→ PROBLEM
Which lines in the records below mention the word "purple"? Copy each one out.

Data entries:
▬▬▬▬▬▬▬▬▬▬
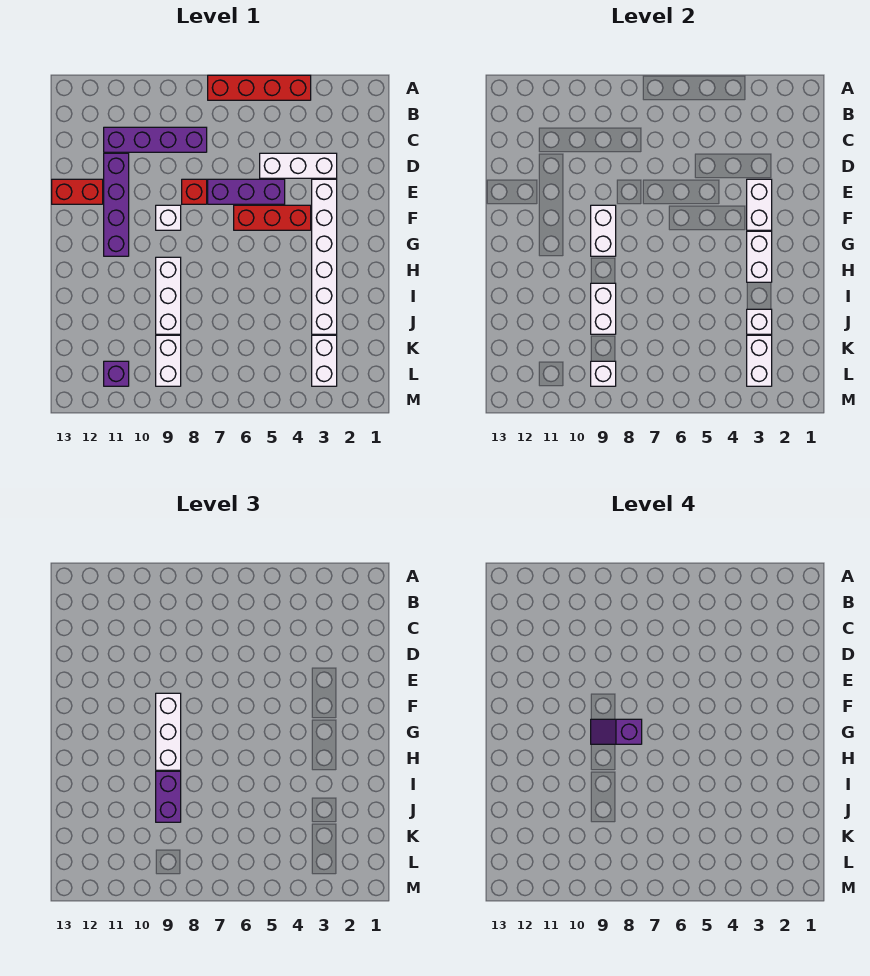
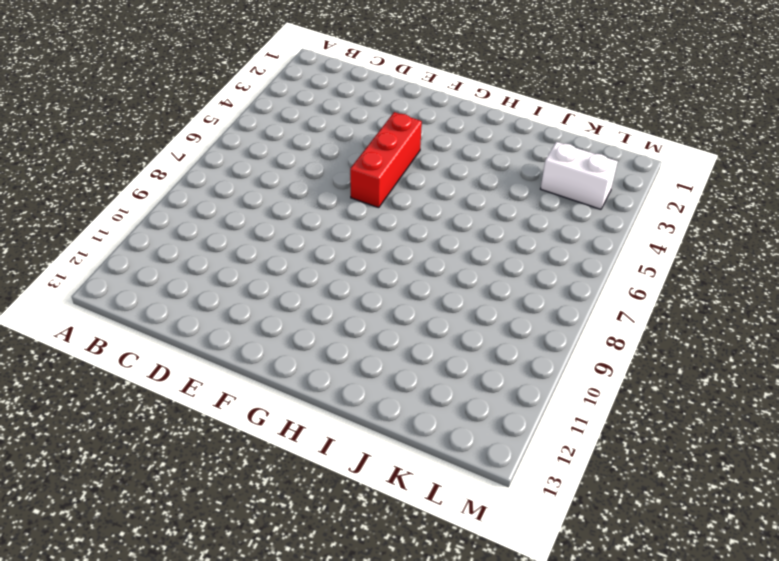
none -> red brick A4:A7 level 1
none -> purple brick C8:C11 level 1
none -> white brick D3:D5 level 1

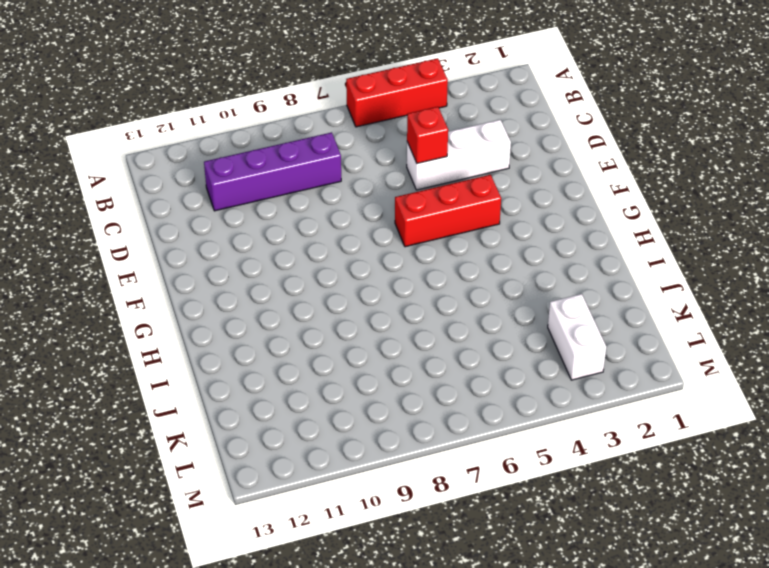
red brick A4:A6 level 1 -> red brick A4:A7 level 1
red brick D5 level 2 -> red brick E8 level 1
none -> purple brick D11:G11 level 1
none -> white brick E3:J3 level 1
none -> purple brick E5:E7 level 1

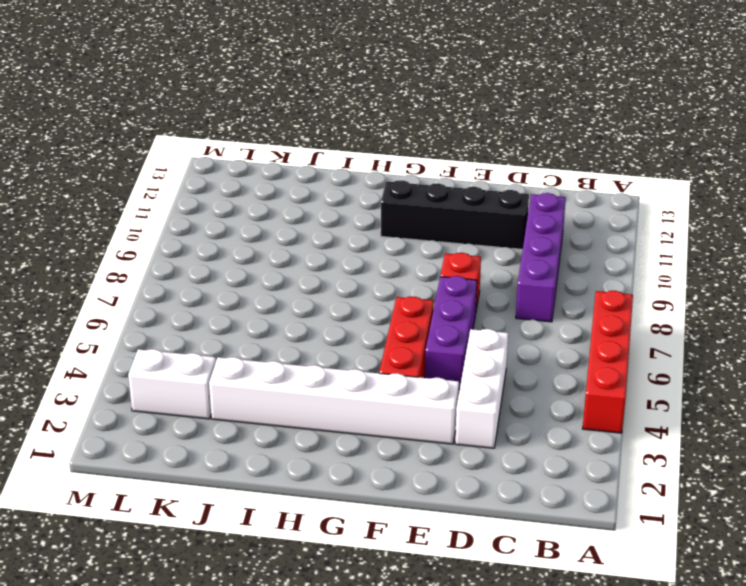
black brick D11:G11 level 1 -> purple brick D11:G11 level 1
none -> red brick E12:E13 level 1
none -> white brick F9 level 1
none -> white brick H9:J9 level 1

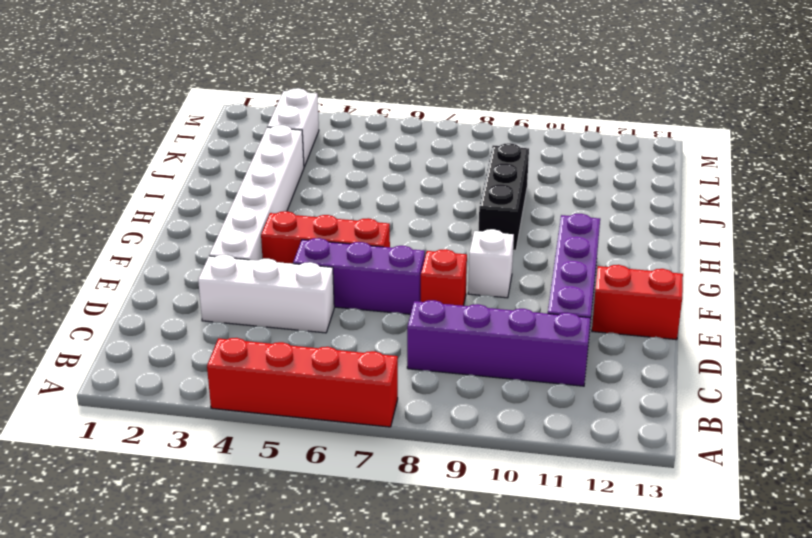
black brick H9:J9 level 1 -> white brick H9:J9 level 1
none -> white brick K9:L9 level 1
none -> purple brick L11 level 1
none -> white brick E3:F3 level 2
▬▬▬▬▬▬▬▬▬▬
→ TASK RESPONSE
none -> purple brick C8:C11 level 1
none -> purple brick D11:G11 level 1
none -> purple brick E5:E7 level 1
black brick D11:G11 level 1 -> purple brick D11:G11 level 1
none -> purple brick L11 level 1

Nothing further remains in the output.